Exercise directions
Retype all of the lines below word for word, leaving out the pictures.

Scene-based spatial questions
▼
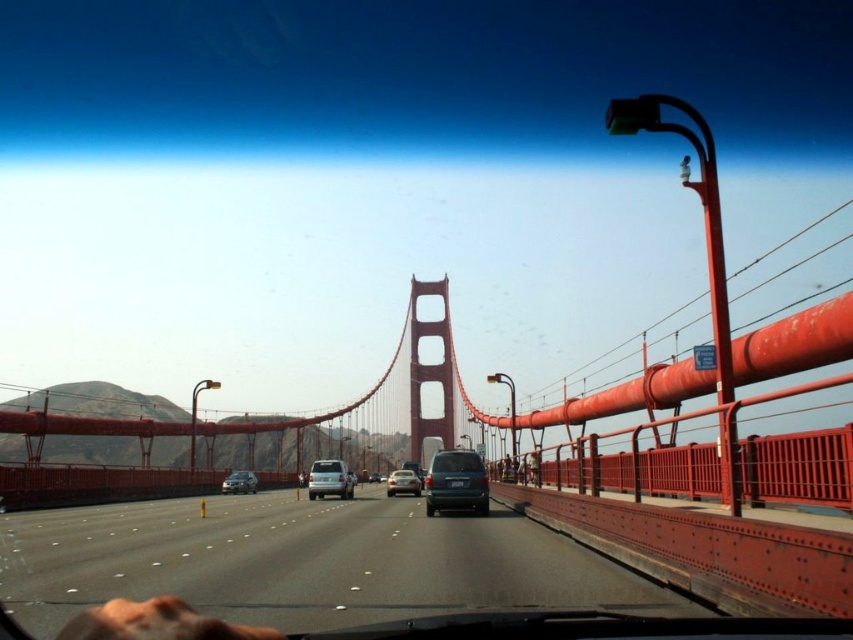
Question: From the image, what is the correct spatial relationship of satin silver sedan at center in relation to silver metallic sedan at center?

Choices:
 (A) above
 (B) below

Answer: (B)

Question: Which point is closer to the camera?

Choices:
 (A) silver metallic sedan at center
 (B) smooth asphalt highway at center
 (C) satin silver van at center

Answer: (B)

Question: Does matte blue van at center appear on the right side of satin silver van at center?

Choices:
 (A) yes
 (B) no

Answer: (A)

Question: Which of these objects is positioned farthest from the satin silver sedan at center?

Choices:
 (A) smooth asphalt highway at center
 (B) silver metallic sedan at center
 (C) satin silver van at center

Answer: (A)

Question: Does smooth asphalt highway at center appear over satin silver van at center?

Choices:
 (A) no
 (B) yes

Answer: (B)

Question: Which point appears farthest from the camera in this image?

Choices:
 (A) (431, 484)
 (B) (229, 484)
 (C) (398, 484)
 (D) (64, 579)

Answer: (B)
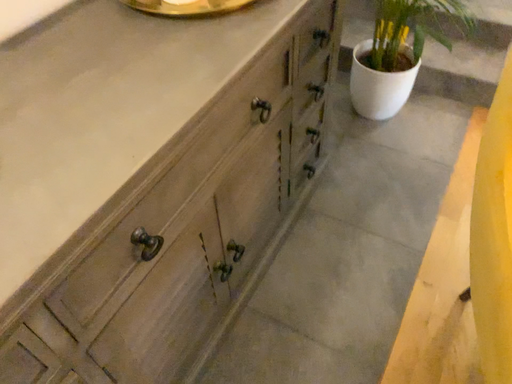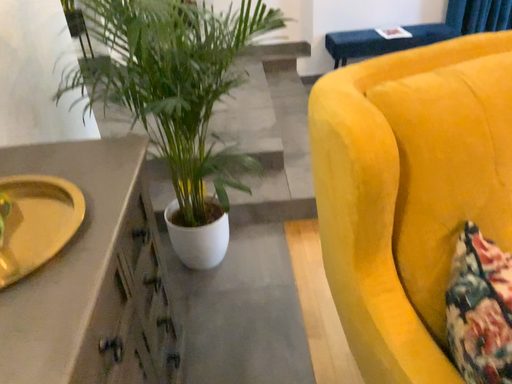
Question: How did the camera likely rotate when shooting the video?

Choices:
 (A) rotated upward
 (B) rotated downward

Answer: (A)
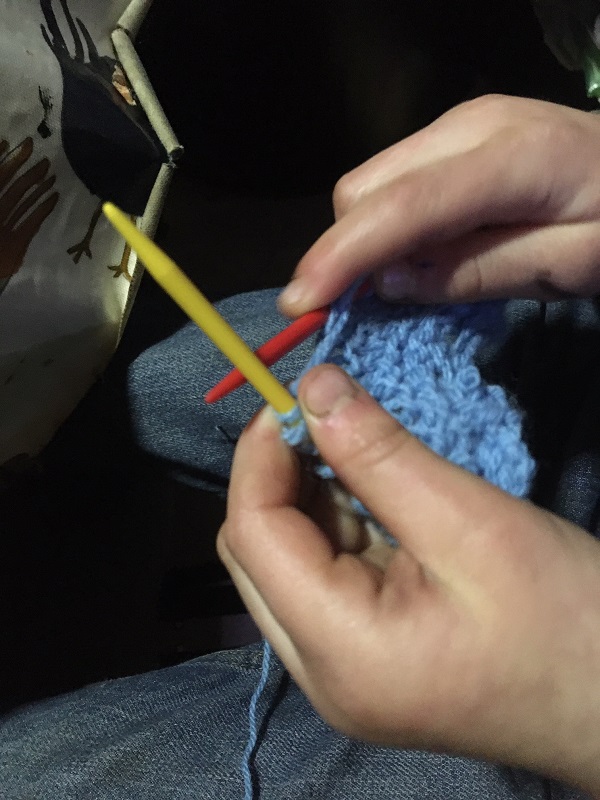
The width and height of the screenshot is (600, 800). Identify the location of patterned fabric. (60, 237).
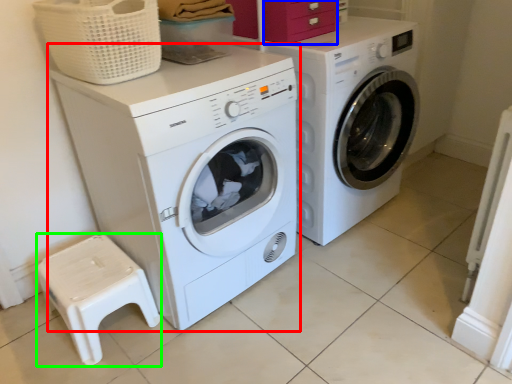
Question: Considering the real-world distances, which object is closest to washing machine (highlighted by a red box)? drawer (highlighted by a blue box) or step stool (highlighted by a green box).

Choices:
 (A) drawer
 (B) step stool

Answer: (B)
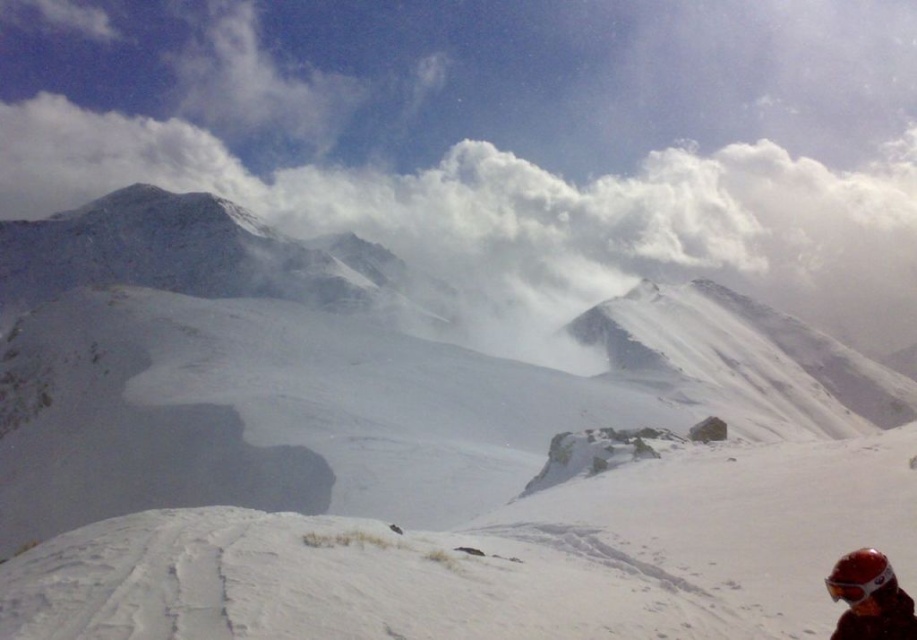
Does white fluffy cloud at upper center appear over matte red goggles at lower right?

Correct, white fluffy cloud at upper center is located above matte red goggles at lower right.

Image resolution: width=917 pixels, height=640 pixels. In order to click on white fluffy cloud at upper center in this screenshot , I will do `click(534, 216)`.

I want to click on white fluffy cloud at upper center, so click(x=534, y=216).

Can you confirm if white fluffy cloud at upper center is taller than matte orange helmet at lower right?

Yes, white fluffy cloud at upper center is taller than matte orange helmet at lower right.

Measure the distance from white fluffy cloud at upper center to matte orange helmet at lower right.

A distance of 2129.02 feet exists between white fluffy cloud at upper center and matte orange helmet at lower right.

Does point (612, 209) come in front of point (869, 609)?

No.

The width and height of the screenshot is (917, 640). I want to click on white fluffy cloud at upper center, so click(x=534, y=216).

Who is more distant from viewer, (868, 547) or (858, 589)?

The point (868, 547) is behind.

Image resolution: width=917 pixels, height=640 pixels. What are the coordinates of `matte orange helmet at lower right` in the screenshot? It's located at (869, 598).

Image resolution: width=917 pixels, height=640 pixels. In order to click on matte orange helmet at lower right in this screenshot , I will do coord(869,598).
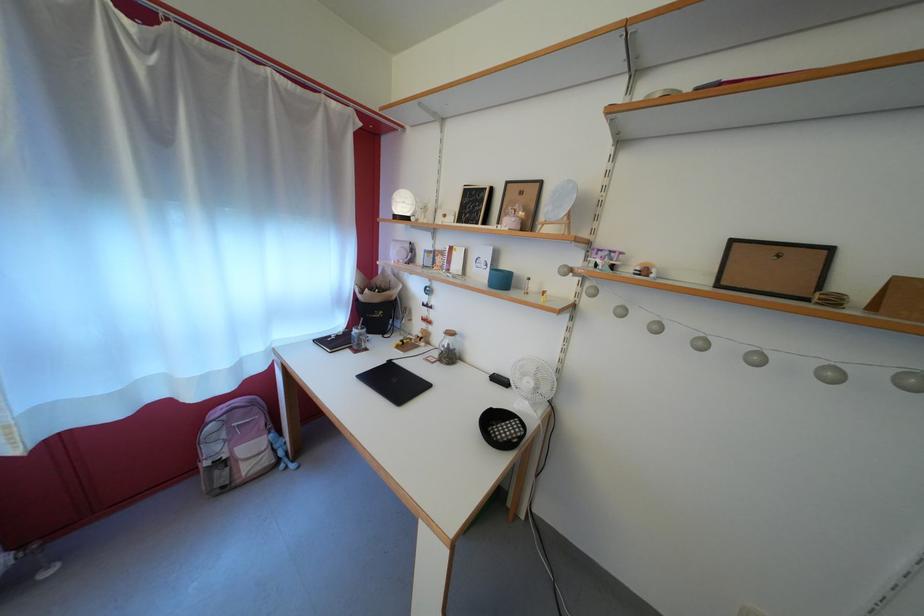
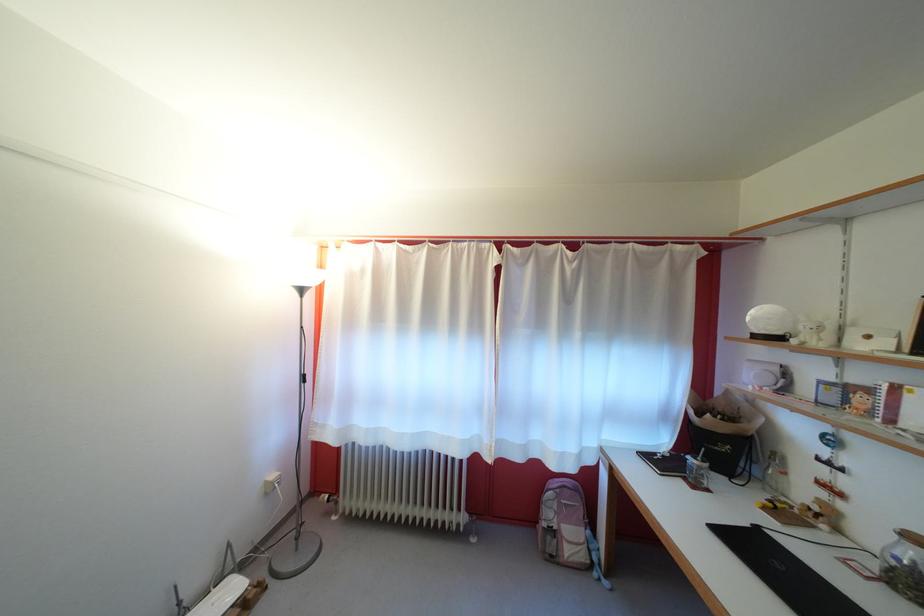
Find the pixel in the second image that matches the point at 368,341 in the first image.

(708, 474)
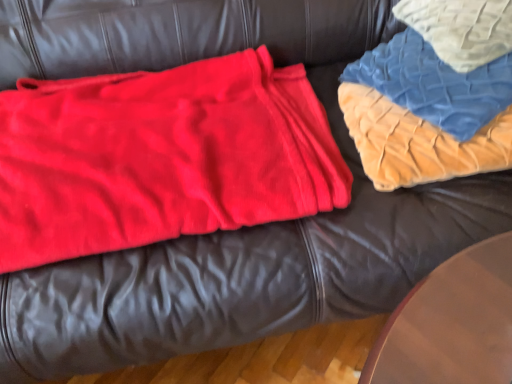
Question: Considering the relative sizes of velvet quilt at upper right and matte red blanket at left in the image provided, is velvet quilt at upper right wider than matte red blanket at left?

Choices:
 (A) yes
 (B) no

Answer: (B)

Question: From a real-world perspective, is velvet quilt at upper right on top of matte red blanket at left?

Choices:
 (A) no
 (B) yes

Answer: (B)

Question: Is velvet quilt at upper right facing away from matte red blanket at left?

Choices:
 (A) no
 (B) yes

Answer: (A)

Question: Is the depth of velvet quilt at upper right greater than that of matte red blanket at left?

Choices:
 (A) yes
 (B) no

Answer: (A)

Question: Considering the relative sizes of velvet quilt at upper right and matte red blanket at left in the image provided, is velvet quilt at upper right taller than matte red blanket at left?

Choices:
 (A) no
 (B) yes

Answer: (B)

Question: Could matte red blanket at left be considered to be inside velvet quilt at upper right?

Choices:
 (A) yes
 (B) no

Answer: (B)

Question: Are matte red blanket at left and velvet quilt at upper right beside each other?

Choices:
 (A) yes
 (B) no

Answer: (B)

Question: Does matte red blanket at left come behind velvet quilt at upper right?

Choices:
 (A) no
 (B) yes

Answer: (A)

Question: Is matte red blanket at left bigger than velvet quilt at upper right?

Choices:
 (A) no
 (B) yes

Answer: (B)

Question: From a real-world perspective, is matte red blanket at left on velvet quilt at upper right?

Choices:
 (A) no
 (B) yes

Answer: (A)

Question: Does matte red blanket at left have a lesser width compared to velvet quilt at upper right?

Choices:
 (A) yes
 (B) no

Answer: (B)

Question: Is matte red blanket at left at the right side of velvet quilt at upper right?

Choices:
 (A) yes
 (B) no

Answer: (B)

Question: Is blue quilted fabric at upper right aimed at velvet quilt at upper right?

Choices:
 (A) no
 (B) yes

Answer: (B)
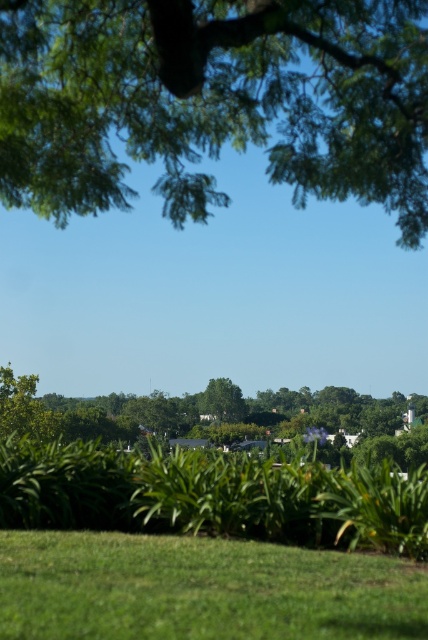
Question: Is green leafy tree at upper center further to the viewer compared to green leafy tree at center?

Choices:
 (A) no
 (B) yes

Answer: (A)

Question: Which point is closer to the camera?

Choices:
 (A) (21, 156)
 (B) (195, 621)

Answer: (B)

Question: Is green leafy tree at upper center above green grassy field at lower center?

Choices:
 (A) no
 (B) yes

Answer: (B)

Question: Based on their relative distances, which object is nearer to the green leafy tree at center?

Choices:
 (A) green grassy field at lower center
 (B) green leafy tree at upper center

Answer: (B)

Question: Which is nearer to the green leafy tree at center?

Choices:
 (A) green leafy tree at upper center
 (B) green grassy field at lower center

Answer: (A)

Question: Does green leafy tree at upper center have a greater width compared to green leafy tree at center?

Choices:
 (A) no
 (B) yes

Answer: (A)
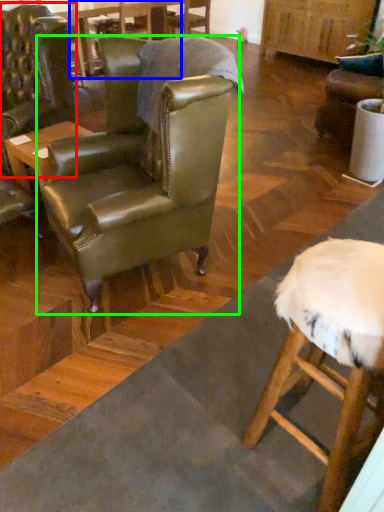
Question: Based on their relative distances, which object is farther from chair (highlighted by a red box)? Choose from table (highlighted by a blue box) and chair (highlighted by a green box).

Choices:
 (A) table
 (B) chair

Answer: (A)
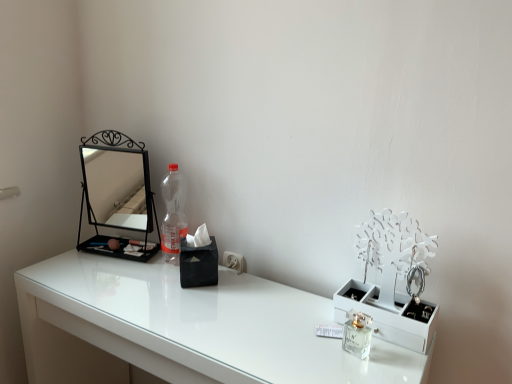
Identify the location of free space in front of clear glass perfume at center. The width and height of the screenshot is (512, 384). (356, 367).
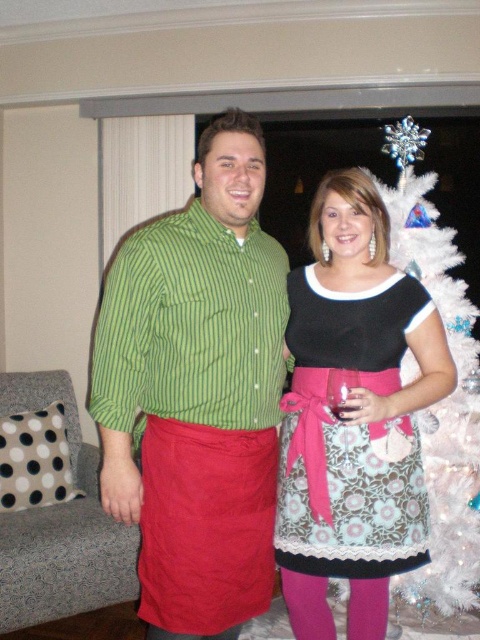
Does floral-patterned fabric dress at center lie in front of white fabric christmas tree at right?

Yes, it is.

Is floral-patterned fabric dress at center smaller than white fabric christmas tree at right?

Yes, floral-patterned fabric dress at center is smaller than white fabric christmas tree at right.

Locate an element on the screen. The width and height of the screenshot is (480, 640). floral-patterned fabric dress at center is located at coordinates (348, 435).

I want to click on floral-patterned fabric dress at center, so click(348, 435).

Who is taller, matte green striped shirt at center or floral-patterned fabric dress at center?

matte green striped shirt at center

Does matte green striped shirt at center appear over floral-patterned fabric dress at center?

Yes.

Which is in front, point (265, 424) or point (292, 504)?

Point (265, 424) is more forward.

Image resolution: width=480 pixels, height=640 pixels. Identify the location of matte green striped shirt at center. (196, 394).

Consider the image. Is matte green striped shirt at center wider than transparent glass at center?

Indeed, matte green striped shirt at center has a greater width compared to transparent glass at center.

Who is positioned more to the left, matte green striped shirt at center or transparent glass at center?

matte green striped shirt at center is more to the left.

What are the coordinates of `matte green striped shirt at center` in the screenshot? It's located at (196, 394).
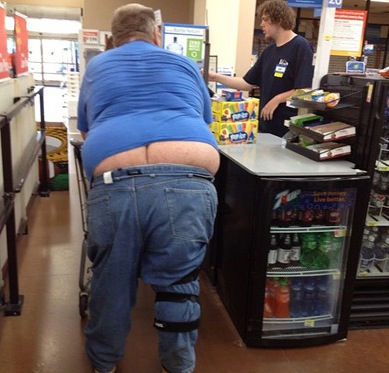
The image size is (389, 373). In order to click on floor in this screenshot , I will do `click(61, 311)`.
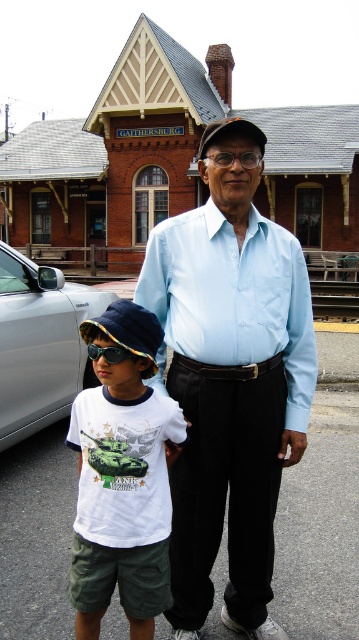
Who is more distant from viewer, (x=133, y=435) or (x=53, y=396)?

Point (x=53, y=396)

Who is positioned more to the right, white cotton shirt at center or silver metallic car at left?

white cotton shirt at center

Find the location of a particular element. This screenshot has width=359, height=640. white cotton shirt at center is located at coordinates (123, 477).

Is light blue shirt at center bigger than blue reflective sunglasses at left?

Correct, light blue shirt at center is larger in size than blue reflective sunglasses at left.

Is light blue shirt at center to the right of blue reflective sunglasses at left from the viewer's perspective?

Yes, light blue shirt at center is to the right of blue reflective sunglasses at left.

Which is behind, point (258, 288) or point (104, 355)?

The point (258, 288) is behind.

Locate an element on the screen. light blue shirt at center is located at coordinates (230, 381).

Is light blue shirt at center closer to camera compared to white cotton shirt at center?

No, light blue shirt at center is further to the viewer.

Which is behind, point (218, 348) or point (110, 392)?

The point (218, 348) is behind.

Where is `light blue shirt at center`? The width and height of the screenshot is (359, 640). light blue shirt at center is located at coordinates (230, 381).

Where is `light blue shirt at center`? light blue shirt at center is located at coordinates (230, 381).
▲
Solution
Question: From the image, what is the correct spatial relationship of satin silver sedan at center in relation to silver metallic sedan at center?

Choices:
 (A) above
 (B) below

Answer: (B)

Question: Which point is closer to the camera?

Choices:
 (A) silver metallic sedan at center
 (B) smooth asphalt highway at center
 (C) satin silver van at center

Answer: (B)

Question: Does matte blue van at center appear on the right side of satin silver van at center?

Choices:
 (A) yes
 (B) no

Answer: (A)

Question: Which of these objects is positioned farthest from the satin silver sedan at center?

Choices:
 (A) smooth asphalt highway at center
 (B) silver metallic sedan at center
 (C) satin silver van at center

Answer: (A)

Question: Does smooth asphalt highway at center appear over satin silver van at center?

Choices:
 (A) no
 (B) yes

Answer: (B)

Question: Which point appears farthest from the camera in this image?

Choices:
 (A) (431, 484)
 (B) (229, 484)
 (C) (398, 484)
 (D) (64, 579)

Answer: (B)
Question: How did the camera likely rotate when shooting the video?

Choices:
 (A) rotated upward
 (B) rotated downward

Answer: (A)
The width and height of the screenshot is (600, 800). Identify the location of patterned fabric. (60, 237).
Question: Considering the real-world distances, which object is closest to washing machine (highlighted by a red box)? drawer (highlighted by a blue box) or step stool (highlighted by a green box).

Choices:
 (A) drawer
 (B) step stool

Answer: (B)
Does white fluffy cloud at upper center appear over matte red goggles at lower right?

Correct, white fluffy cloud at upper center is located above matte red goggles at lower right.

Image resolution: width=917 pixels, height=640 pixels. In order to click on white fluffy cloud at upper center in this screenshot , I will do `click(534, 216)`.

I want to click on white fluffy cloud at upper center, so click(x=534, y=216).

Can you confirm if white fluffy cloud at upper center is taller than matte orange helmet at lower right?

Yes, white fluffy cloud at upper center is taller than matte orange helmet at lower right.

Measure the distance from white fluffy cloud at upper center to matte orange helmet at lower right.

A distance of 2129.02 feet exists between white fluffy cloud at upper center and matte orange helmet at lower right.

Does point (612, 209) come in front of point (869, 609)?

No.

The width and height of the screenshot is (917, 640). I want to click on white fluffy cloud at upper center, so click(x=534, y=216).

Who is more distant from viewer, (868, 547) or (858, 589)?

The point (868, 547) is behind.

Image resolution: width=917 pixels, height=640 pixels. What are the coordinates of `matte orange helmet at lower right` in the screenshot? It's located at (869, 598).

Image resolution: width=917 pixels, height=640 pixels. In order to click on matte orange helmet at lower right in this screenshot , I will do coord(869,598).
Find the pixel in the second image that matches the point at 368,341 in the first image.

(708, 474)
Question: Considering the relative sizes of velvet quilt at upper right and matte red blanket at left in the image provided, is velvet quilt at upper right wider than matte red blanket at left?

Choices:
 (A) yes
 (B) no

Answer: (B)

Question: From a real-world perspective, is velvet quilt at upper right on top of matte red blanket at left?

Choices:
 (A) no
 (B) yes

Answer: (B)

Question: Is velvet quilt at upper right facing away from matte red blanket at left?

Choices:
 (A) no
 (B) yes

Answer: (A)

Question: Is the depth of velvet quilt at upper right greater than that of matte red blanket at left?

Choices:
 (A) yes
 (B) no

Answer: (A)

Question: Considering the relative sizes of velvet quilt at upper right and matte red blanket at left in the image provided, is velvet quilt at upper right taller than matte red blanket at left?

Choices:
 (A) no
 (B) yes

Answer: (B)

Question: Could matte red blanket at left be considered to be inside velvet quilt at upper right?

Choices:
 (A) yes
 (B) no

Answer: (B)

Question: Are matte red blanket at left and velvet quilt at upper right beside each other?

Choices:
 (A) yes
 (B) no

Answer: (B)

Question: Does matte red blanket at left come behind velvet quilt at upper right?

Choices:
 (A) no
 (B) yes

Answer: (A)

Question: Is matte red blanket at left bigger than velvet quilt at upper right?

Choices:
 (A) no
 (B) yes

Answer: (B)

Question: From a real-world perspective, is matte red blanket at left on velvet quilt at upper right?

Choices:
 (A) no
 (B) yes

Answer: (A)

Question: Does matte red blanket at left have a lesser width compared to velvet quilt at upper right?

Choices:
 (A) yes
 (B) no

Answer: (B)

Question: Is matte red blanket at left at the right side of velvet quilt at upper right?

Choices:
 (A) yes
 (B) no

Answer: (B)

Question: Is blue quilted fabric at upper right aimed at velvet quilt at upper right?

Choices:
 (A) no
 (B) yes

Answer: (B)
Question: Is green leafy tree at upper center further to the viewer compared to green leafy tree at center?

Choices:
 (A) no
 (B) yes

Answer: (A)

Question: Which point is closer to the camera?

Choices:
 (A) (21, 156)
 (B) (195, 621)

Answer: (B)

Question: Is green leafy tree at upper center above green grassy field at lower center?

Choices:
 (A) no
 (B) yes

Answer: (B)

Question: Based on their relative distances, which object is nearer to the green leafy tree at center?

Choices:
 (A) green grassy field at lower center
 (B) green leafy tree at upper center

Answer: (B)

Question: Which is nearer to the green leafy tree at center?

Choices:
 (A) green leafy tree at upper center
 (B) green grassy field at lower center

Answer: (A)

Question: Does green leafy tree at upper center have a greater width compared to green leafy tree at center?

Choices:
 (A) no
 (B) yes

Answer: (A)
Question: Based on their relative distances, which object is farther from chair (highlighted by a red box)? Choose from table (highlighted by a blue box) and chair (highlighted by a green box).

Choices:
 (A) table
 (B) chair

Answer: (A)
Identify the location of free space in front of clear glass perfume at center. The width and height of the screenshot is (512, 384). (356, 367).
Does floral-patterned fabric dress at center lie in front of white fabric christmas tree at right?

Yes, it is.

Is floral-patterned fabric dress at center smaller than white fabric christmas tree at right?

Yes, floral-patterned fabric dress at center is smaller than white fabric christmas tree at right.

Locate an element on the screen. The width and height of the screenshot is (480, 640). floral-patterned fabric dress at center is located at coordinates (348, 435).

I want to click on floral-patterned fabric dress at center, so click(348, 435).

Who is taller, matte green striped shirt at center or floral-patterned fabric dress at center?

matte green striped shirt at center

Does matte green striped shirt at center appear over floral-patterned fabric dress at center?

Yes.

Which is in front, point (265, 424) or point (292, 504)?

Point (265, 424) is more forward.

Image resolution: width=480 pixels, height=640 pixels. Identify the location of matte green striped shirt at center. (196, 394).

Consider the image. Is matte green striped shirt at center wider than transparent glass at center?

Indeed, matte green striped shirt at center has a greater width compared to transparent glass at center.

Who is positioned more to the left, matte green striped shirt at center or transparent glass at center?

matte green striped shirt at center is more to the left.

What are the coordinates of `matte green striped shirt at center` in the screenshot? It's located at (196, 394).
The image size is (389, 373). In order to click on floor in this screenshot , I will do `click(61, 311)`.
Who is more distant from viewer, (x=133, y=435) or (x=53, y=396)?

Point (x=53, y=396)

Who is positioned more to the right, white cotton shirt at center or silver metallic car at left?

white cotton shirt at center

Find the location of a particular element. This screenshot has width=359, height=640. white cotton shirt at center is located at coordinates (123, 477).

Is light blue shirt at center bigger than blue reflective sunglasses at left?

Correct, light blue shirt at center is larger in size than blue reflective sunglasses at left.

Is light blue shirt at center to the right of blue reflective sunglasses at left from the viewer's perspective?

Yes, light blue shirt at center is to the right of blue reflective sunglasses at left.

Which is behind, point (258, 288) or point (104, 355)?

The point (258, 288) is behind.

Locate an element on the screen. light blue shirt at center is located at coordinates (230, 381).

Is light blue shirt at center closer to camera compared to white cotton shirt at center?

No, light blue shirt at center is further to the viewer.

Which is behind, point (218, 348) or point (110, 392)?

The point (218, 348) is behind.

Where is `light blue shirt at center`? The width and height of the screenshot is (359, 640). light blue shirt at center is located at coordinates (230, 381).

Where is `light blue shirt at center`? light blue shirt at center is located at coordinates (230, 381).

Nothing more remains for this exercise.